■ **Exercise requirements**: Starting at the first line, copy the data below through to the end, exactly.

(Exercise materials)

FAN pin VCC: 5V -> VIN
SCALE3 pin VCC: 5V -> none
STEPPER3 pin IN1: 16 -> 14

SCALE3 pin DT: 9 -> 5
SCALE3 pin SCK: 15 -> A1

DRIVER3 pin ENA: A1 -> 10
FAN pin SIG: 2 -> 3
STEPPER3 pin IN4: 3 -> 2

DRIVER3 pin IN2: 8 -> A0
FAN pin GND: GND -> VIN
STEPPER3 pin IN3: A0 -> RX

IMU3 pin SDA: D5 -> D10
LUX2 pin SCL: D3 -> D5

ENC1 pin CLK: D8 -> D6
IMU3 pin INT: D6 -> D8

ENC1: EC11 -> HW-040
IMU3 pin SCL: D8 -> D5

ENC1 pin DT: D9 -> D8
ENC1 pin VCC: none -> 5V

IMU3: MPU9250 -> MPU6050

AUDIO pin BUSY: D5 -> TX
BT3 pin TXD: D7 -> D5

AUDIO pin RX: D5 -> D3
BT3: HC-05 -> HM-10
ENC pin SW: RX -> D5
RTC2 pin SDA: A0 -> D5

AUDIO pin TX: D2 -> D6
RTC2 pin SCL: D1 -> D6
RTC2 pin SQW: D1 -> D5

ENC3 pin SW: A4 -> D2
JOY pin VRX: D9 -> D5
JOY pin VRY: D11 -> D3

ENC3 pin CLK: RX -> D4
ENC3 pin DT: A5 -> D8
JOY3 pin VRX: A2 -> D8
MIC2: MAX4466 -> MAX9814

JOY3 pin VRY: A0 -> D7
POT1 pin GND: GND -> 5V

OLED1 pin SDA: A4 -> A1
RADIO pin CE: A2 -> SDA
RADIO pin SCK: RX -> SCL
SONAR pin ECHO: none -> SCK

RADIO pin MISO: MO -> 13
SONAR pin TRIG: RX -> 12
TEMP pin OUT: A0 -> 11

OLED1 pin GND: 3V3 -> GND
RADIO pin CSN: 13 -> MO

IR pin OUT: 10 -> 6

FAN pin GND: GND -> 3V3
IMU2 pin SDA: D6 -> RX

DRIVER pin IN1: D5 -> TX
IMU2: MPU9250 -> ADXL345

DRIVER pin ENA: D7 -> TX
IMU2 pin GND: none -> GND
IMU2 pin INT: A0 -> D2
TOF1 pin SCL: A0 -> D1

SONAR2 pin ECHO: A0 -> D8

(End Exercise materials)

■ **Your response**:
FAN pin VCC: 5V -> VIN
SCALE3 pin VCC: 5V -> none
STEPPER3 pin IN1: 16 -> 14

SCALE3 pin DT: 9 -> 5
SCALE3 pin SCK: 15 -> A1

DRIVER3 pin ENA: A1 -> 10
FAN pin SIG: 2 -> 3
STEPPER3 pin IN4: 3 -> 2

DRIVER3 pin IN2: 8 -> A0
FAN pin GND: GND -> VIN
STEPPER3 pin IN3: A0 -> RX

IMU3 pin SDA: D5 -> D10
LUX2 pin SCL: D3 -> D5

ENC1 pin CLK: D8 -> D6
IMU3 pin INT: D6 -> D8

ENC1: EC11 -> HW-040
IMU3 pin SCL: D8 -> D5

ENC1 pin DT: D9 -> D8
ENC1 pin VCC: none -> 5V

IMU3: MPU9250 -> MPU6050

AUDIO pin BUSY: D5 -> TX
BT3 pin TXD: D7 -> D5

AUDIO pin RX: D5 -> D3
BT3: HC-05 -> HM-10
ENC pin SW: RX -> D5
RTC2 pin SDA: A0 -> D5

AUDIO pin TX: D2 -> D6
RTC2 pin SCL: D1 -> D6
RTC2 pin SQW: D1 -> D5

ENC3 pin SW: A4 -> D2
JOY pin VRX: D9 -> D5
JOY pin VRY: D11 -> D3

ENC3 pin CLK: RX -> D4
ENC3 pin DT: A5 -> D8
JOY3 pin VRX: A2 -> D8
MIC2: MAX4466 -> MAX9814

JOY3 pin VRY: A0 -> D7
POT1 pin GND: GND -> 5V

OLED1 pin SDA: A4 -> A1
RADIO pin CE: A2 -> SDA
RADIO pin SCK: RX -> SCL
SONAR pin ECHO: none -> SCK

RADIO pin MISO: MO -> 13
SONAR pin TRIG: RX -> 12
TEMP pin OUT: A0 -> 11

OLED1 pin GND: 3V3 -> GND
RADIO pin CSN: 13 -> MO

IR pin OUT: 10 -> 6

FAN pin GND: GND -> 3V3
IMU2 pin SDA: D6 -> RX

DRIVER pin IN1: D5 -> TX
IMU2: MPU9250 -> ADXL345

DRIVER pin ENA: D7 -> TX
IMU2 pin GND: none -> GND
IMU2 pin INT: A0 -> D2
TOF1 pin SCL: A0 -> D1

SONAR2 pin ECHO: A0 -> D8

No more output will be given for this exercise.